### Exercise
The full set of records is to be reproduced verbatim.
(Beginning of Records for processing)
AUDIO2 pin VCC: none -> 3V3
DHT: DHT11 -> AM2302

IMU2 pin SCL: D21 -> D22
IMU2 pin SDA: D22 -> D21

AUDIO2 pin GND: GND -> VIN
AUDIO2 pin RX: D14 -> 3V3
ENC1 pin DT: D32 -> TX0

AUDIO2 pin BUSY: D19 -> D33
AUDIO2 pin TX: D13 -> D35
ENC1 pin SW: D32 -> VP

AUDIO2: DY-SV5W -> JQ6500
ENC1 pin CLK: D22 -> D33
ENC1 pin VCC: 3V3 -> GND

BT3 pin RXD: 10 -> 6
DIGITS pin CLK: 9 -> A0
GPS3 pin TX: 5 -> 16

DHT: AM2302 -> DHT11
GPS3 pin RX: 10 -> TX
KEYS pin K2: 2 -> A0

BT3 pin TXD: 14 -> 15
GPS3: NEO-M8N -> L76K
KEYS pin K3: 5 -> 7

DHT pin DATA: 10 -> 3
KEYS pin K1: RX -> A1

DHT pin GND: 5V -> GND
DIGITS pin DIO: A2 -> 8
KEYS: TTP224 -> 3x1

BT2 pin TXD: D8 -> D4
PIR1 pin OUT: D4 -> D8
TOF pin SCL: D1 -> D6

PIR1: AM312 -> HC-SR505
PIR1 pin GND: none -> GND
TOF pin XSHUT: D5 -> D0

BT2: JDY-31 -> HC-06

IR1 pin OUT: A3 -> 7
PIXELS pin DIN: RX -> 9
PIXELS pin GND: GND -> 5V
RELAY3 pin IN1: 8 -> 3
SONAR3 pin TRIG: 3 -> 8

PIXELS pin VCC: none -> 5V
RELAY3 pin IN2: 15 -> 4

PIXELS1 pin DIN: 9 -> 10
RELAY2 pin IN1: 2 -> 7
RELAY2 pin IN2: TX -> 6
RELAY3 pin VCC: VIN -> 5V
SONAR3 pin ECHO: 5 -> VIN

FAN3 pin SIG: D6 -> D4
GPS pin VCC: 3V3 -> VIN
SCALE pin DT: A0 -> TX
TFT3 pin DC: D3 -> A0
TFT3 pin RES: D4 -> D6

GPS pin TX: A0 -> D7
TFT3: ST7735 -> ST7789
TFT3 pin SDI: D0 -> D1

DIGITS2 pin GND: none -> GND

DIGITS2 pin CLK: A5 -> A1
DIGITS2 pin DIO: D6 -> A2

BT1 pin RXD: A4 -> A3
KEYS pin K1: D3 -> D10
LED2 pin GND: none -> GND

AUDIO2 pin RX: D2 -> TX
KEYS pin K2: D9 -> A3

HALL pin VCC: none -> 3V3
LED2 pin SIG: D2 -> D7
(End of Records for processing)
### Reply to the exercise
AUDIO2 pin VCC: none -> 3V3
DHT: DHT11 -> AM2302

IMU2 pin SCL: D21 -> D22
IMU2 pin SDA: D22 -> D21

AUDIO2 pin GND: GND -> VIN
AUDIO2 pin RX: D14 -> 3V3
ENC1 pin DT: D32 -> TX0

AUDIO2 pin BUSY: D19 -> D33
AUDIO2 pin TX: D13 -> D35
ENC1 pin SW: D32 -> VP

AUDIO2: DY-SV5W -> JQ6500
ENC1 pin CLK: D22 -> D33
ENC1 pin VCC: 3V3 -> GND

BT3 pin RXD: 10 -> 6
DIGITS pin CLK: 9 -> A0
GPS3 pin TX: 5 -> 16

DHT: AM2302 -> DHT11
GPS3 pin RX: 10 -> TX
KEYS pin K2: 2 -> A0

BT3 pin TXD: 14 -> 15
GPS3: NEO-M8N -> L76K
KEYS pin K3: 5 -> 7

DHT pin DATA: 10 -> 3
KEYS pin K1: RX -> A1

DHT pin GND: 5V -> GND
DIGITS pin DIO: A2 -> 8
KEYS: TTP224 -> 3x1

BT2 pin TXD: D8 -> D4
PIR1 pin OUT: D4 -> D8
TOF pin SCL: D1 -> D6

PIR1: AM312 -> HC-SR505
PIR1 pin GND: none -> GND
TOF pin XSHUT: D5 -> D0

BT2: JDY-31 -> HC-06

IR1 pin OUT: A3 -> 7
PIXELS pin DIN: RX -> 9
PIXELS pin GND: GND -> 5V
RELAY3 pin IN1: 8 -> 3
SONAR3 pin TRIG: 3 -> 8

PIXELS pin VCC: none -> 5V
RELAY3 pin IN2: 15 -> 4

PIXELS1 pin DIN: 9 -> 10
RELAY2 pin IN1: 2 -> 7
RELAY2 pin IN2: TX -> 6
RELAY3 pin VCC: VIN -> 5V
SONAR3 pin ECHO: 5 -> VIN

FAN3 pin SIG: D6 -> D4
GPS pin VCC: 3V3 -> VIN
SCALE pin DT: A0 -> TX
TFT3 pin DC: D3 -> A0
TFT3 pin RES: D4 -> D6

GPS pin TX: A0 -> D7
TFT3: ST7735 -> ST7789
TFT3 pin SDI: D0 -> D1

DIGITS2 pin GND: none -> GND

DIGITS2 pin CLK: A5 -> A1
DIGITS2 pin DIO: D6 -> A2

BT1 pin RXD: A4 -> A3
KEYS pin K1: D3 -> D10
LED2 pin GND: none -> GND

AUDIO2 pin RX: D2 -> TX
KEYS pin K2: D9 -> A3

HALL pin VCC: none -> 3V3
LED2 pin SIG: D2 -> D7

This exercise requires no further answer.